- _Problem description_: Select every line containing the word "none" from the material, and copy those lines.

- _Recorded data_:
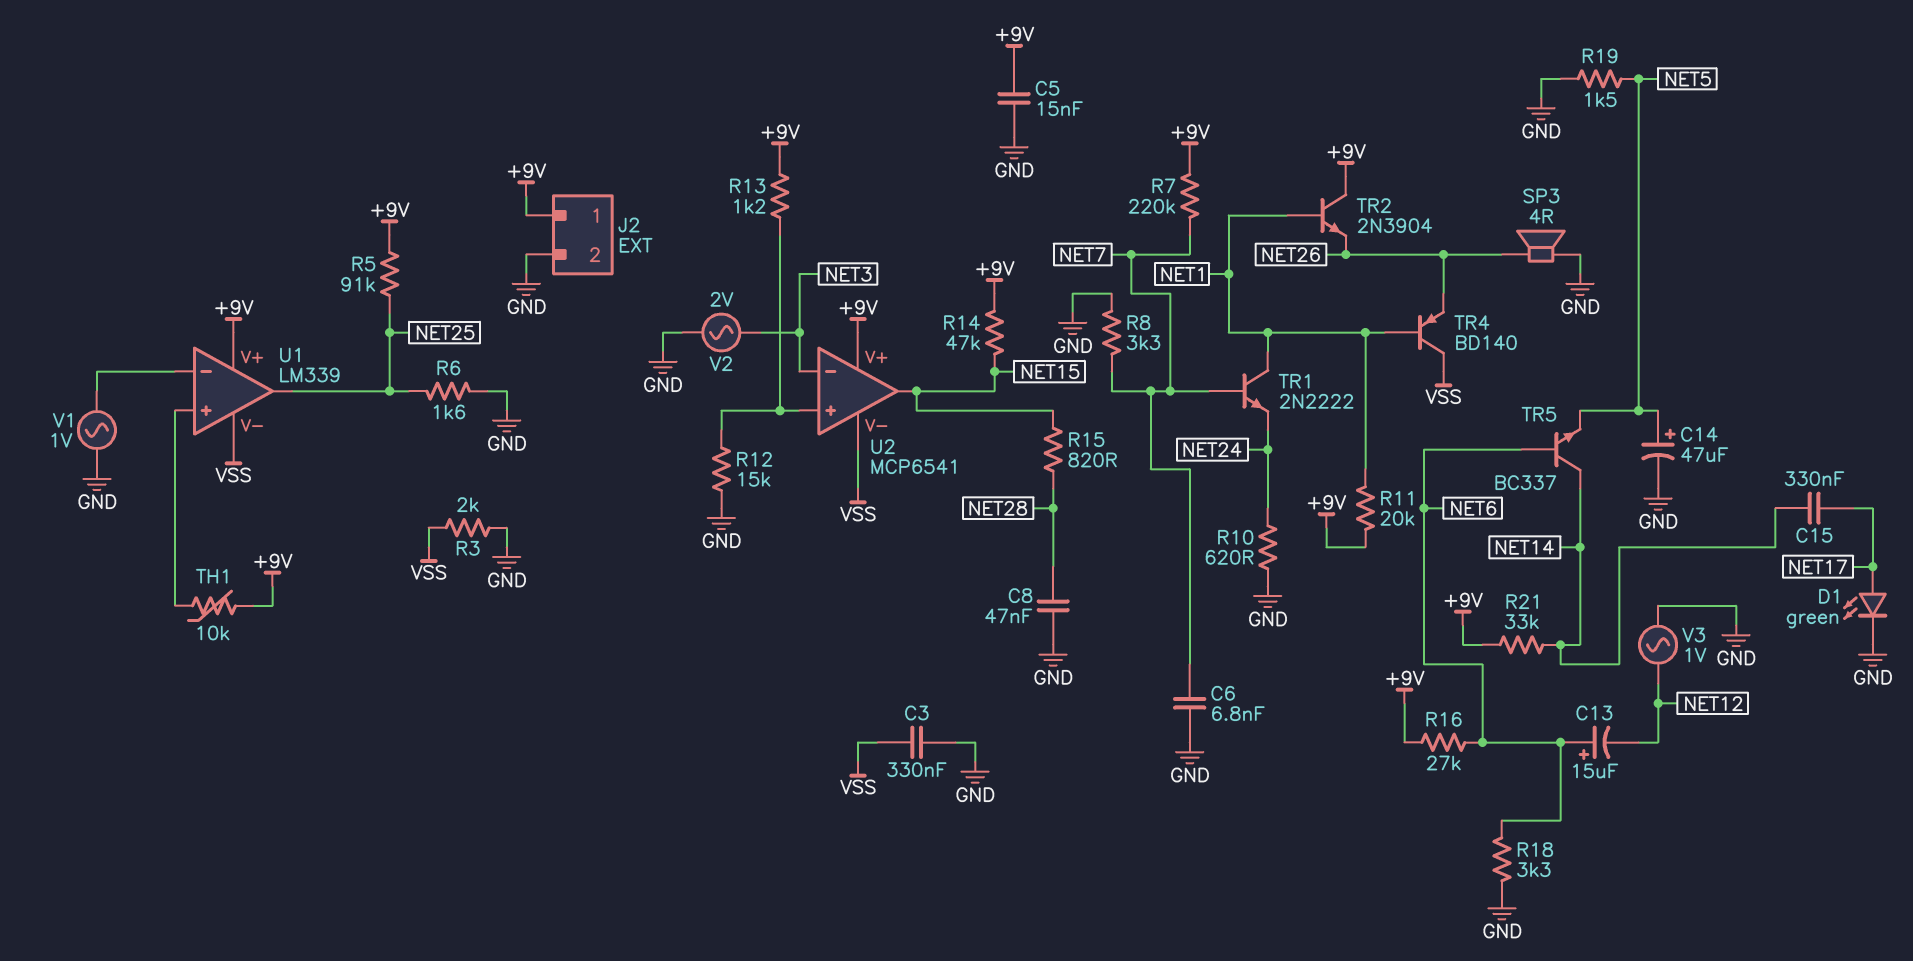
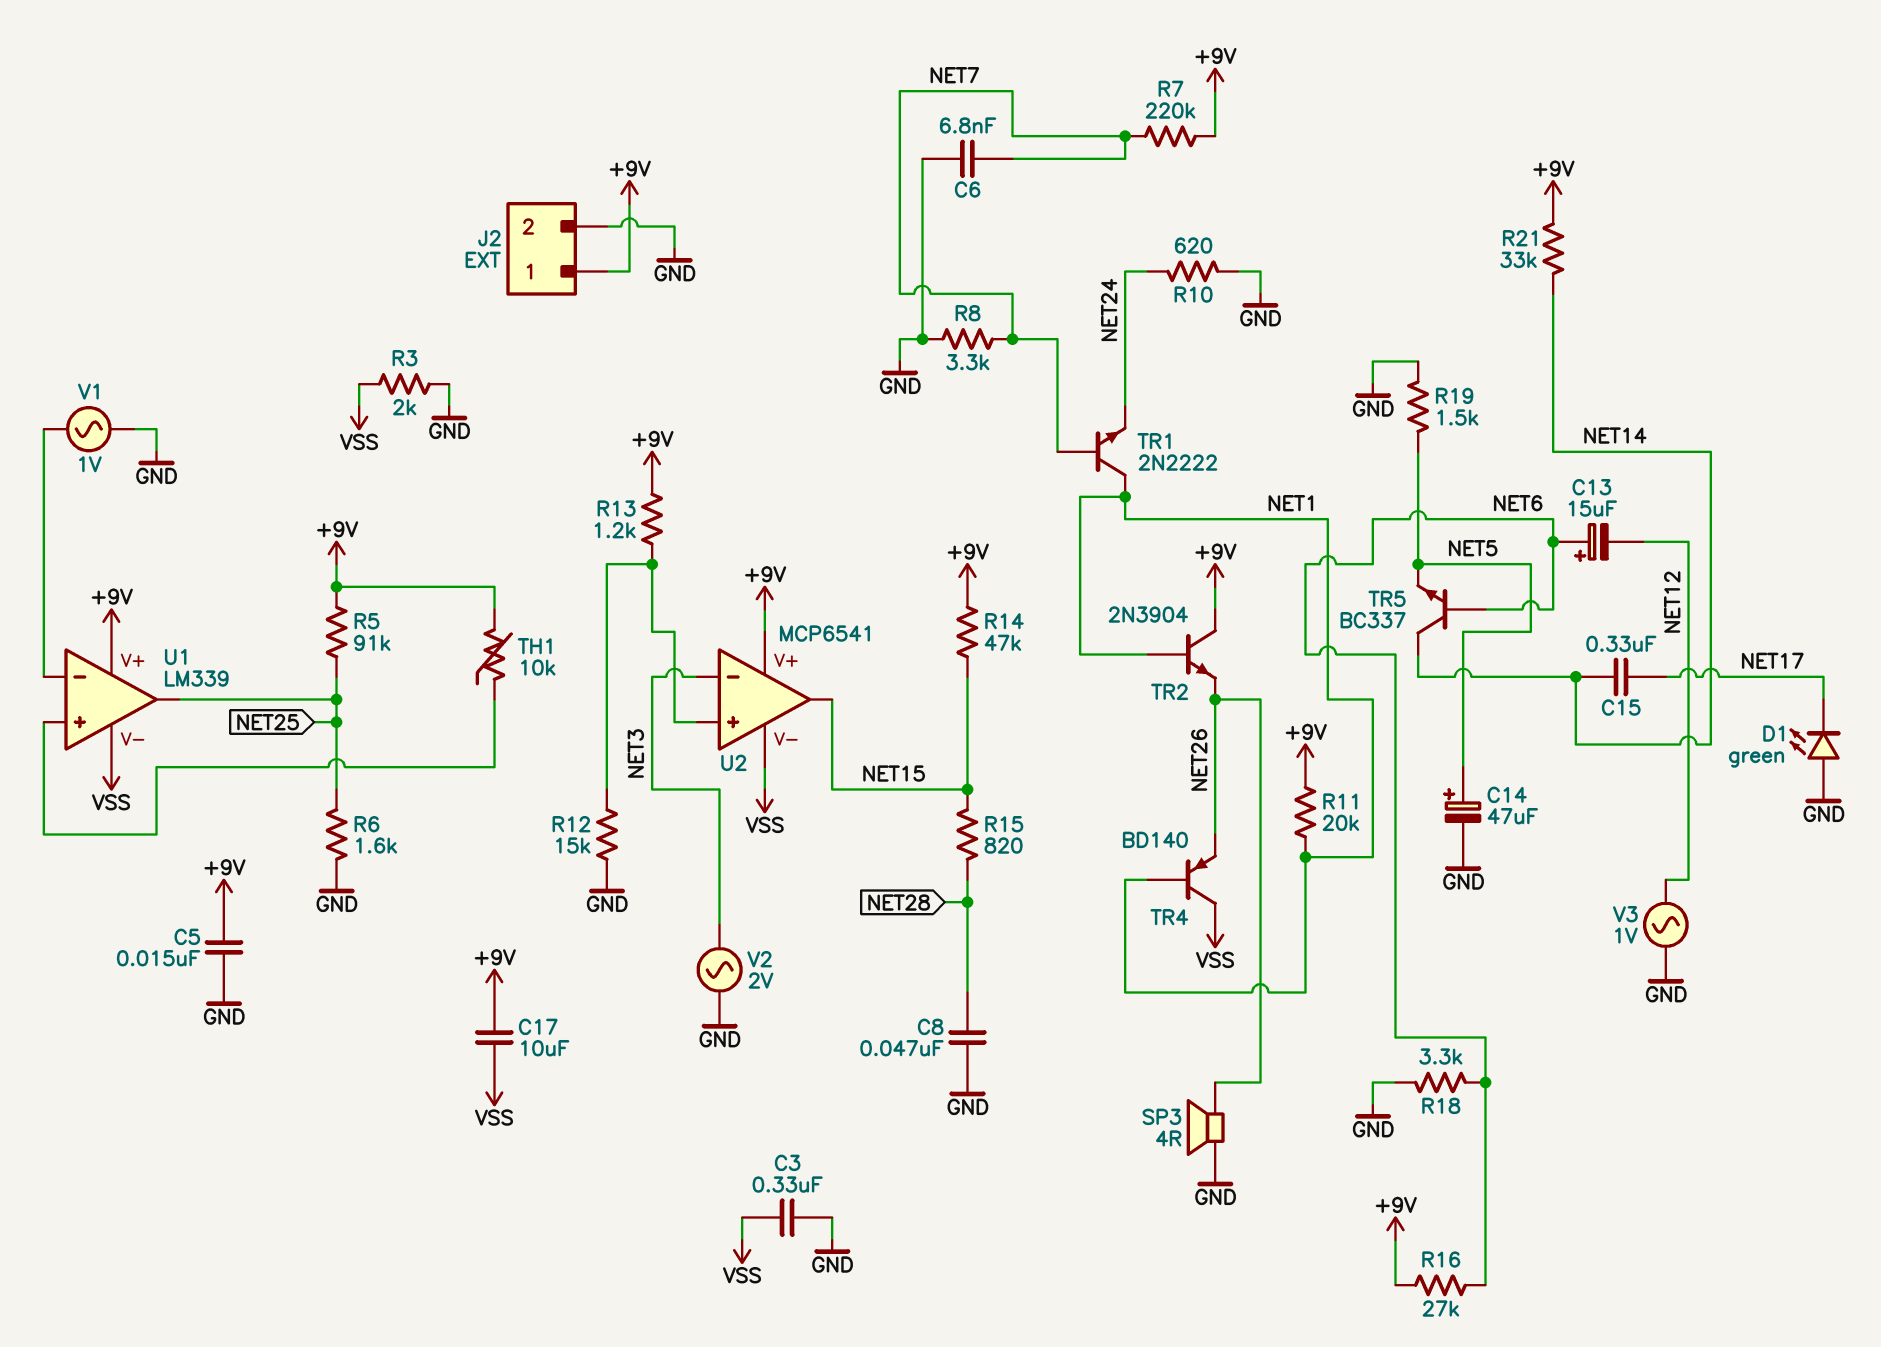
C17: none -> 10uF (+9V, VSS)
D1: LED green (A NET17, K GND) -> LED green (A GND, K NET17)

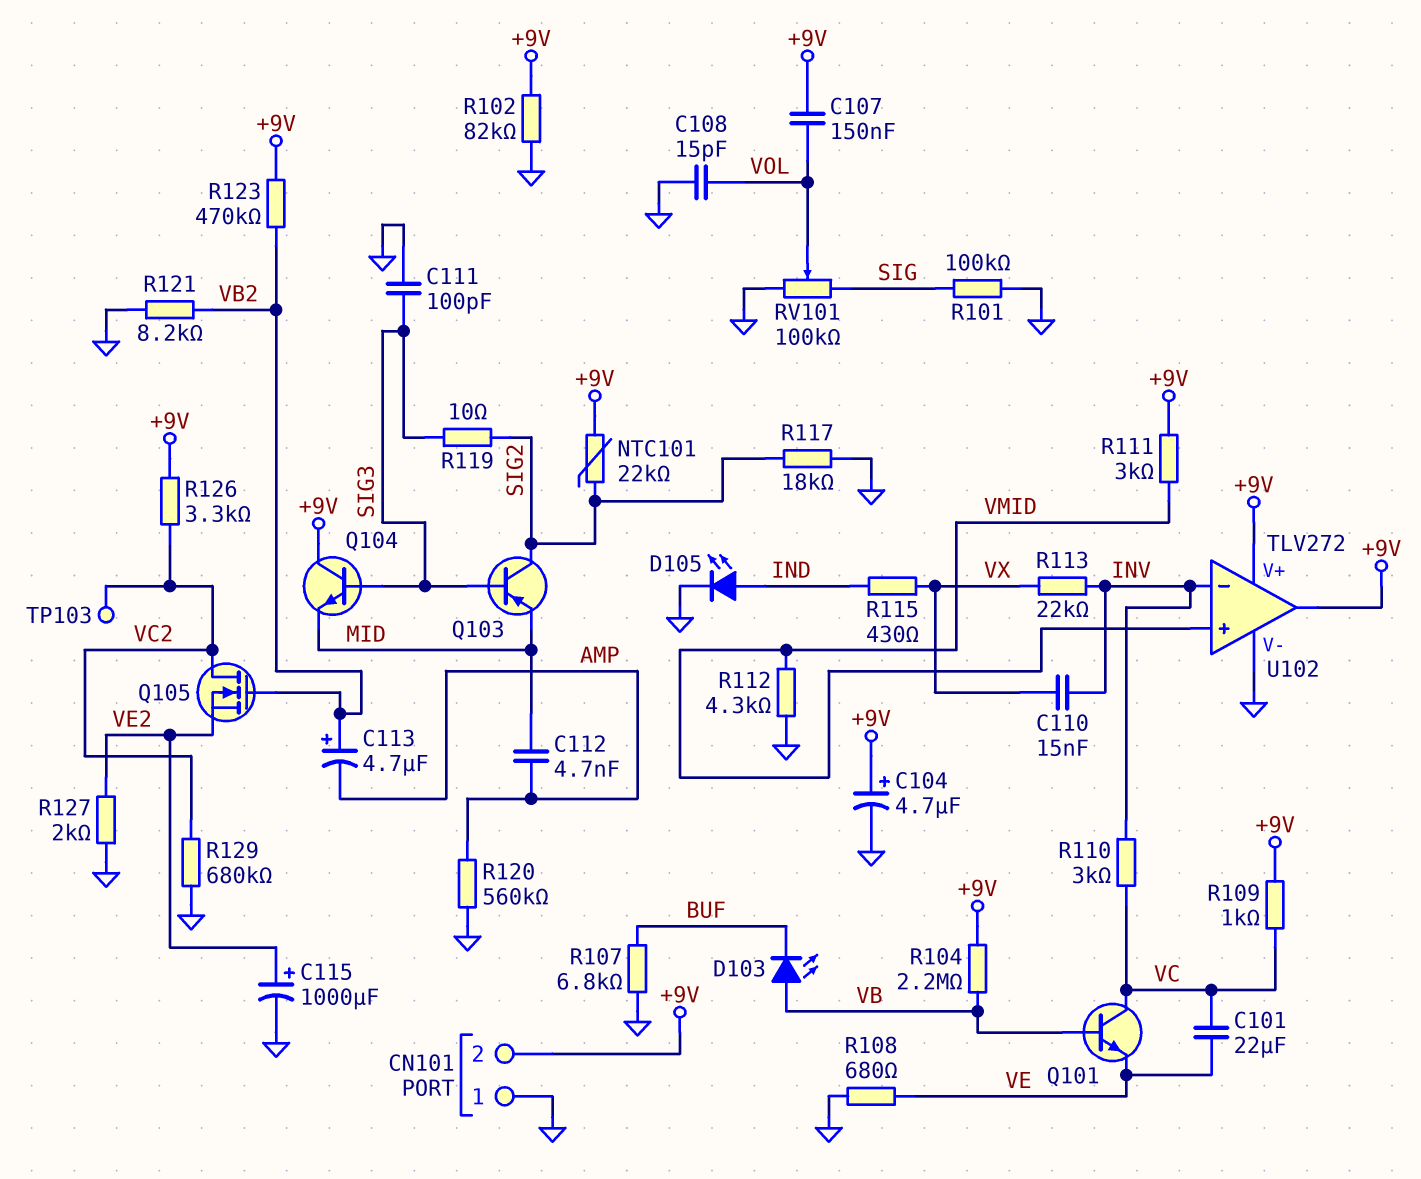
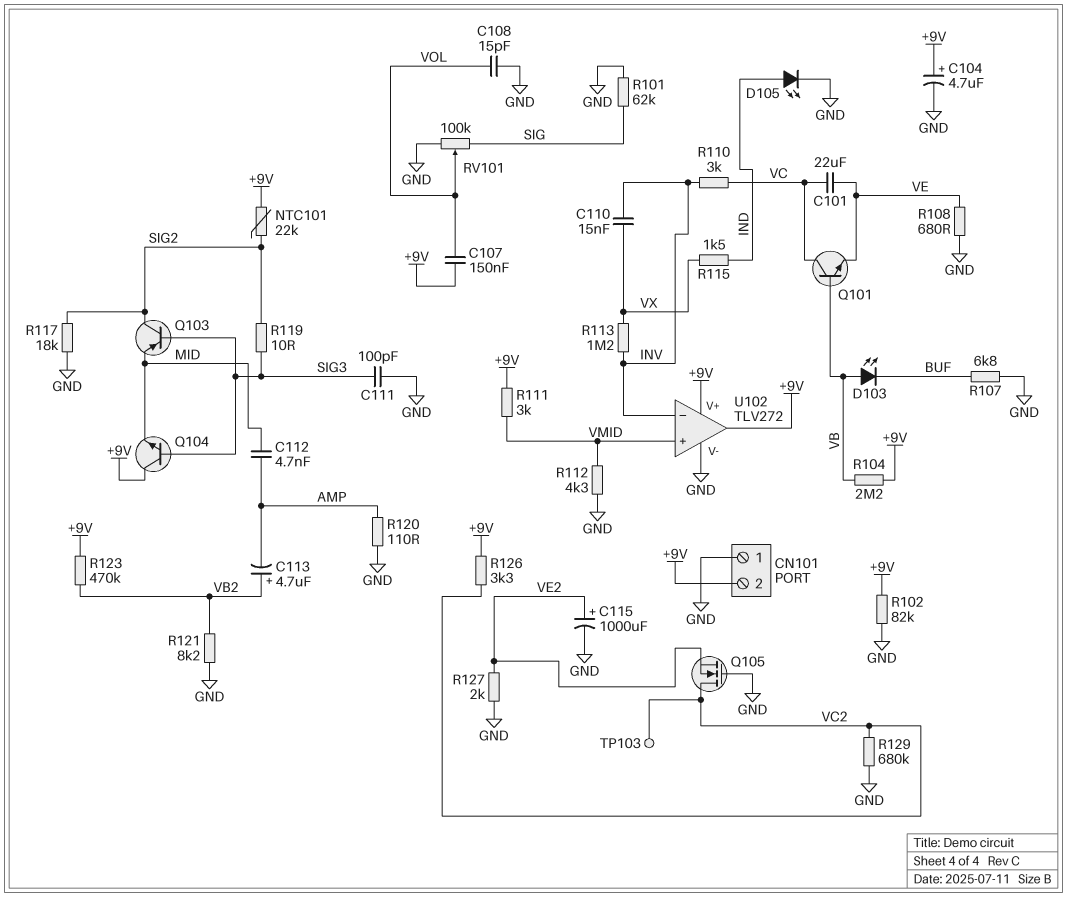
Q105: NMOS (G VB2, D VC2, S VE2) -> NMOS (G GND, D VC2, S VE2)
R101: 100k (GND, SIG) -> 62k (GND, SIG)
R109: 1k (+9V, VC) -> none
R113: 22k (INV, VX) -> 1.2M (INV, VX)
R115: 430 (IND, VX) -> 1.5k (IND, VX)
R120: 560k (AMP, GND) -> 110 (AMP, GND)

- _Answer to this problem_:
C17: none -> 10uF (+9V, VSS)
R109: 1k (+9V, VC) -> none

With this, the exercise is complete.